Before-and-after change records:
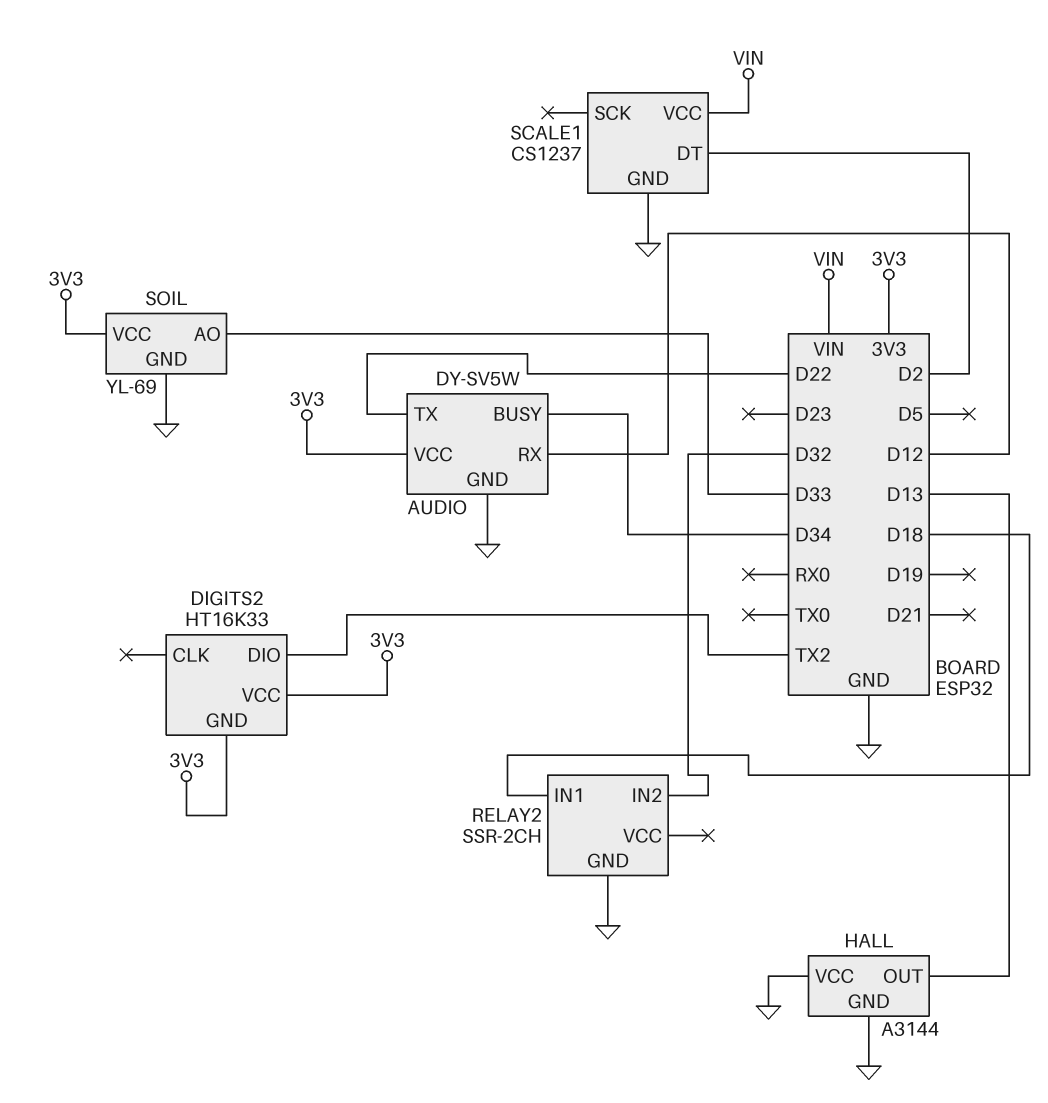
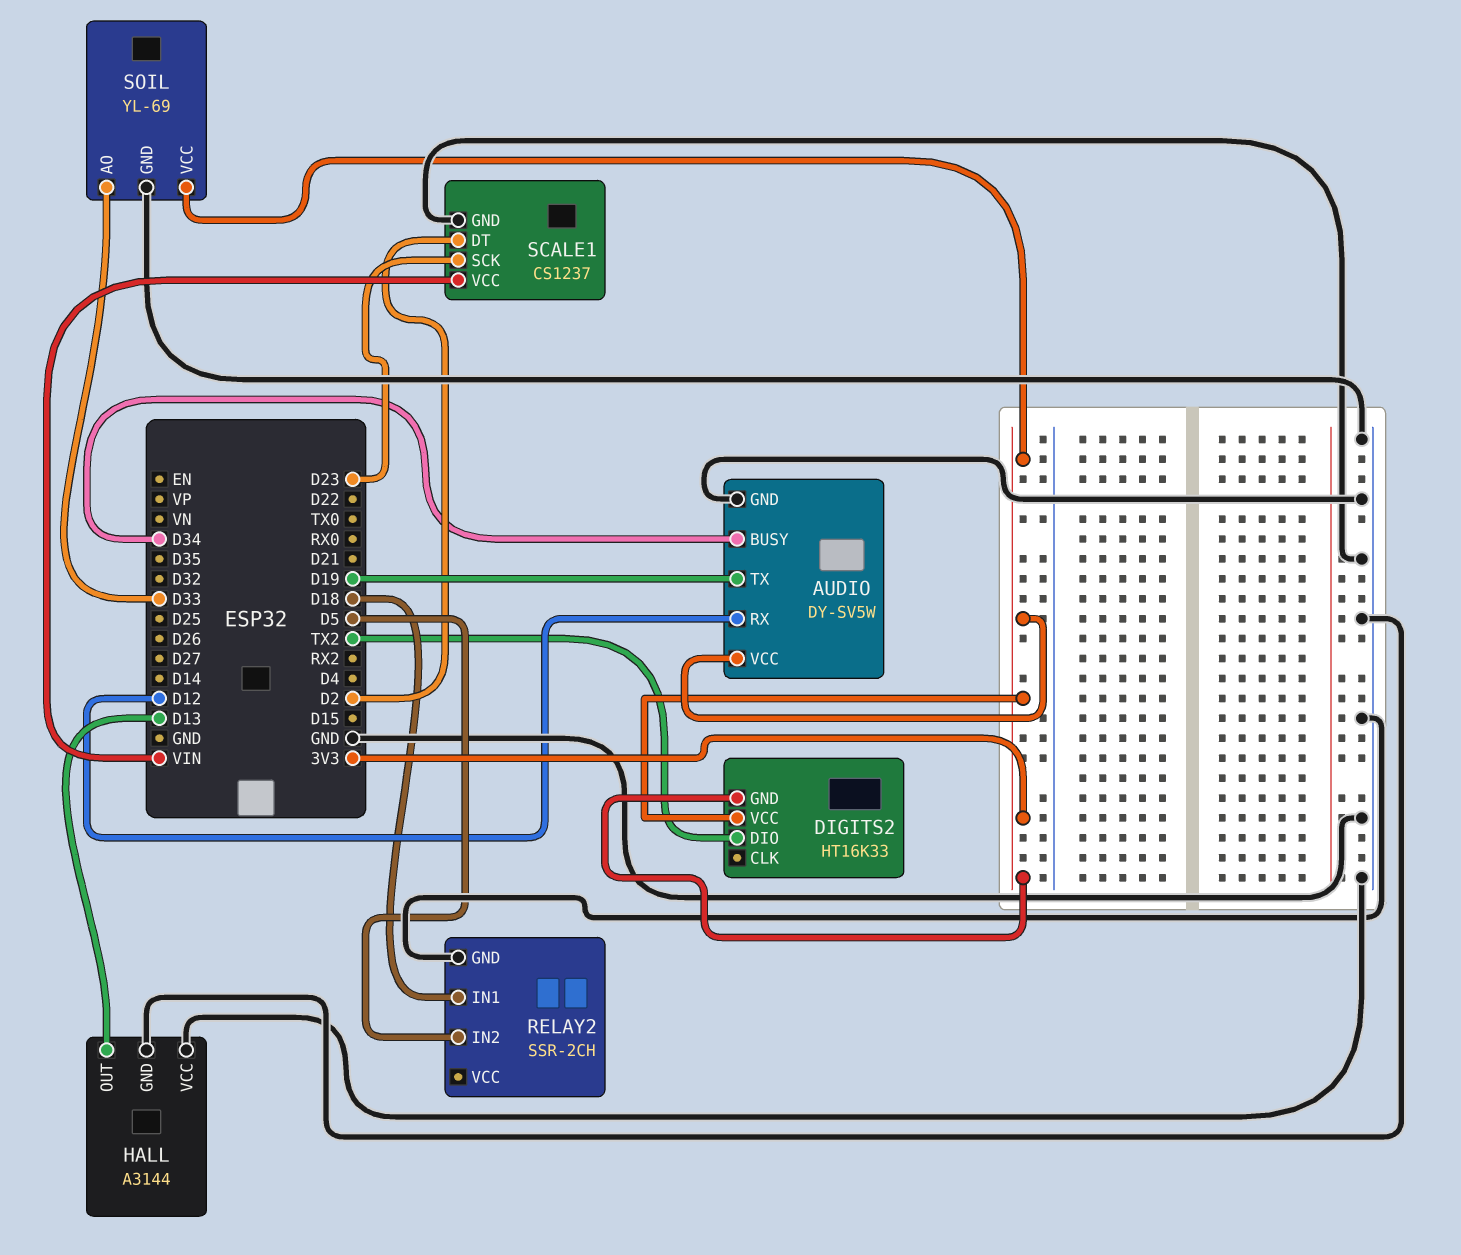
AUDIO pin TX: D22 -> D19
RELAY2 pin IN2: D32 -> D5
SCALE1 pin SCK: none -> D23

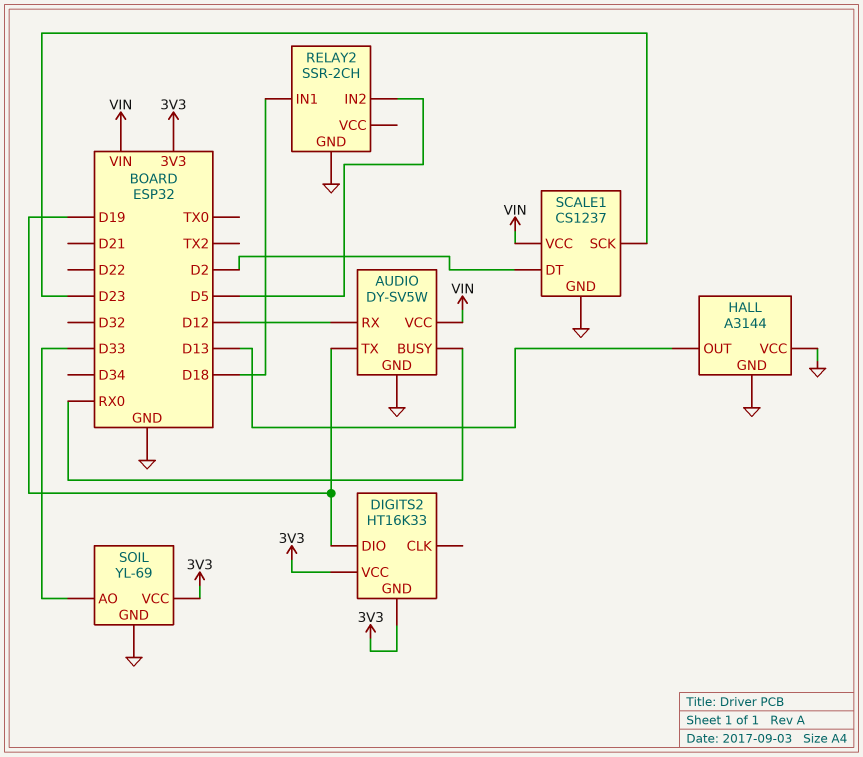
AUDIO pin BUSY: D34 -> RX0
AUDIO pin VCC: 3V3 -> VIN
DIGITS2 pin DIO: TX2 -> D19

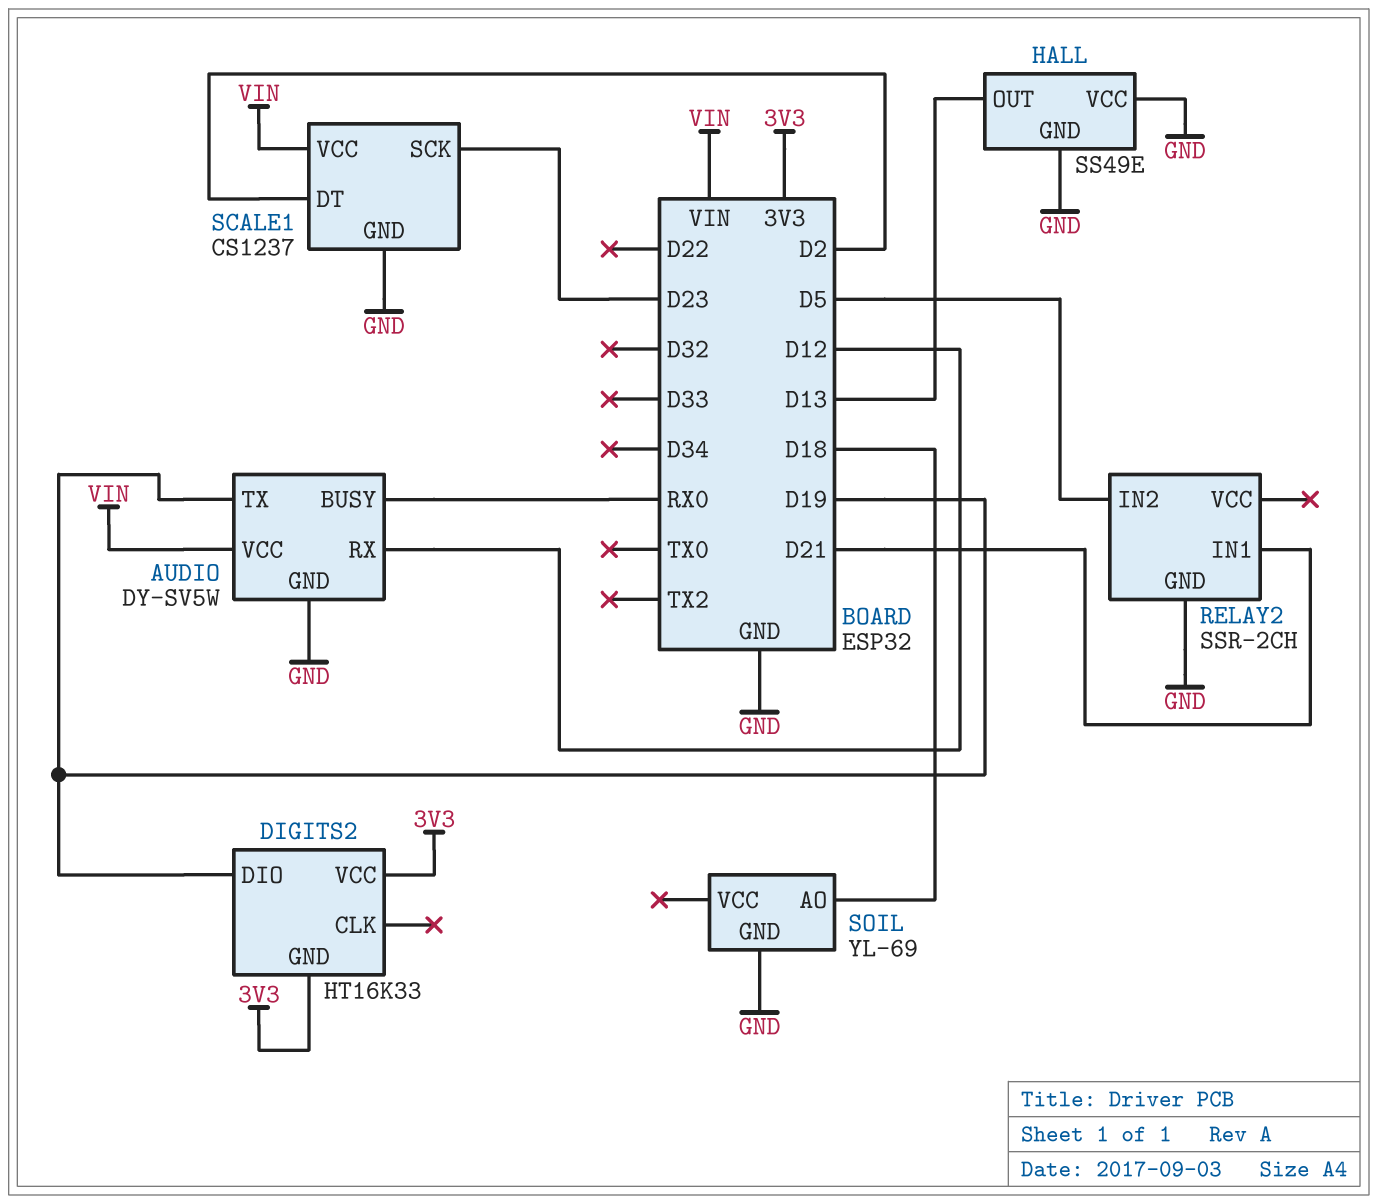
HALL: A3144 -> SS49E
RELAY2 pin IN1: D18 -> D21
SOIL pin AO: D33 -> D18
SOIL pin VCC: 3V3 -> none

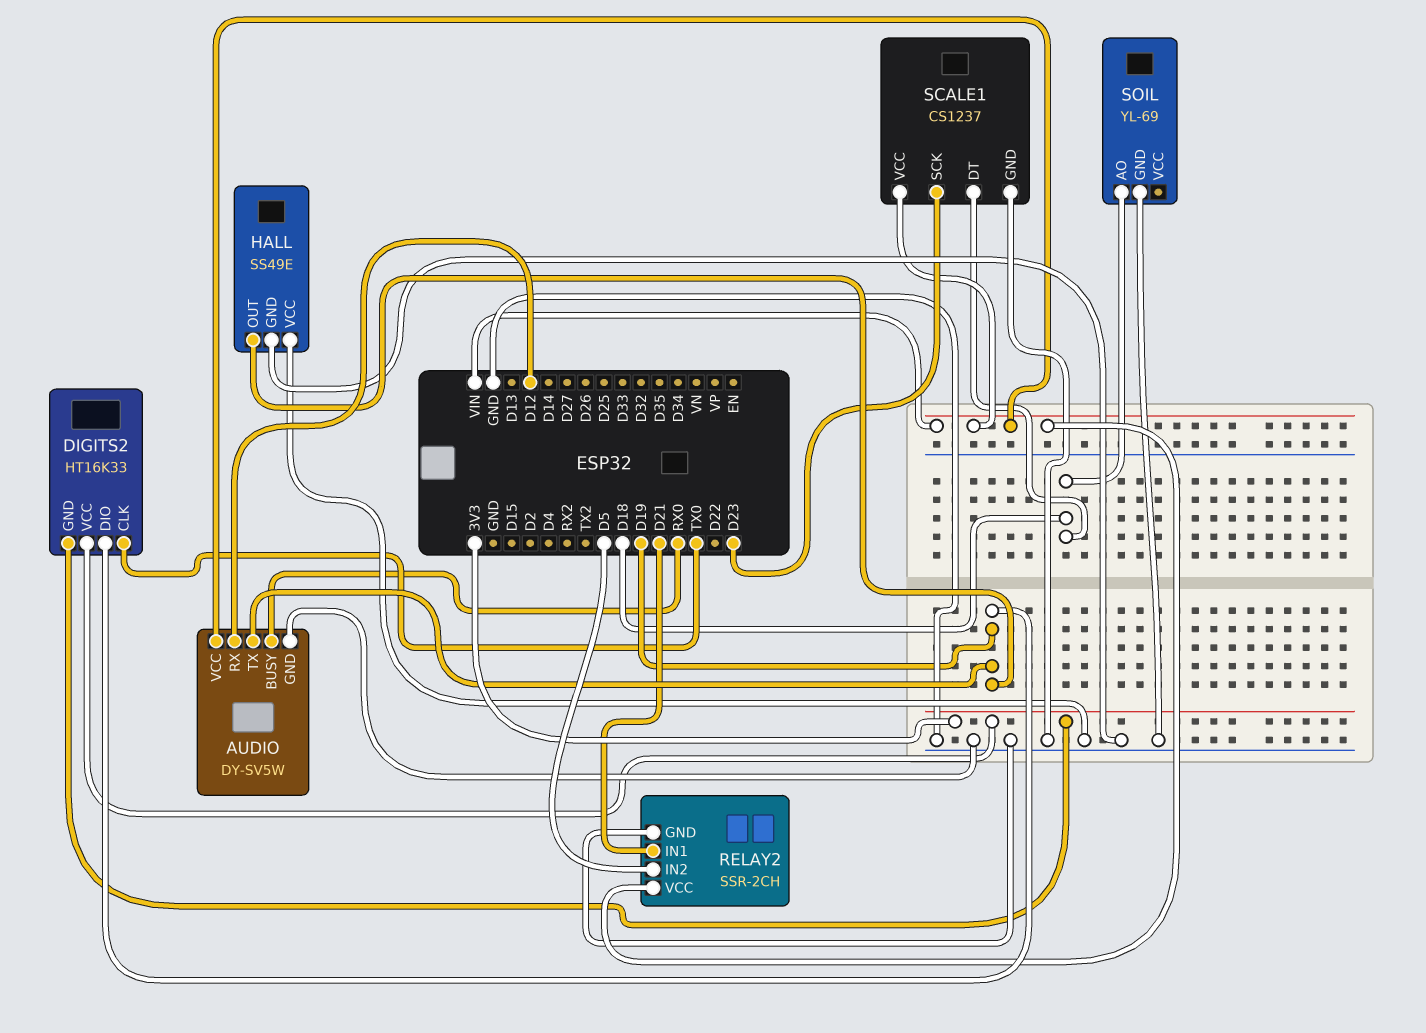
DIGITS2 pin CLK: none -> TX0
HALL pin OUT: D13 -> D19
RELAY2 pin VCC: none -> VIN
SCALE1 pin DT: D2 -> D18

### The task
In the records above, locate each line with the word "none". Copy all such lines.

### Your solution
SCALE1 pin SCK: none -> D23
SOIL pin VCC: 3V3 -> none
DIGITS2 pin CLK: none -> TX0
RELAY2 pin VCC: none -> VIN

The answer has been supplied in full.